WHAT THE EXERCISE ASKS
For this task, copy the data that follows exactly, keeping every character.

----

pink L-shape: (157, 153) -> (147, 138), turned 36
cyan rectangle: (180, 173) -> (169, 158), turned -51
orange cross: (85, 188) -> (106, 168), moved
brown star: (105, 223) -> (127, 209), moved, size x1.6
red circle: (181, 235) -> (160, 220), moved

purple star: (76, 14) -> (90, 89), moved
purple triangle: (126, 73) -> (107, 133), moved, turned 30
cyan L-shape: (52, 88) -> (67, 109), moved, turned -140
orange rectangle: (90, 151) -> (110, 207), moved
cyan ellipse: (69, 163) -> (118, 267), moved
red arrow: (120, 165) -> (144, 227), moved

----

EXERCISE OUTPUT
pink L-shape: (157, 153) -> (147, 138), turned 36
cyan rectangle: (180, 173) -> (169, 158), turned -51
orange cross: (85, 188) -> (106, 168), moved
brown star: (105, 223) -> (127, 209), moved, size x1.6
red circle: (181, 235) -> (160, 220), moved

purple star: (76, 14) -> (90, 89), moved
purple triangle: (126, 73) -> (107, 133), moved, turned 30
cyan L-shape: (52, 88) -> (67, 109), moved, turned -140
orange rectangle: (90, 151) -> (110, 207), moved
cyan ellipse: (69, 163) -> (118, 267), moved
red arrow: (120, 165) -> (144, 227), moved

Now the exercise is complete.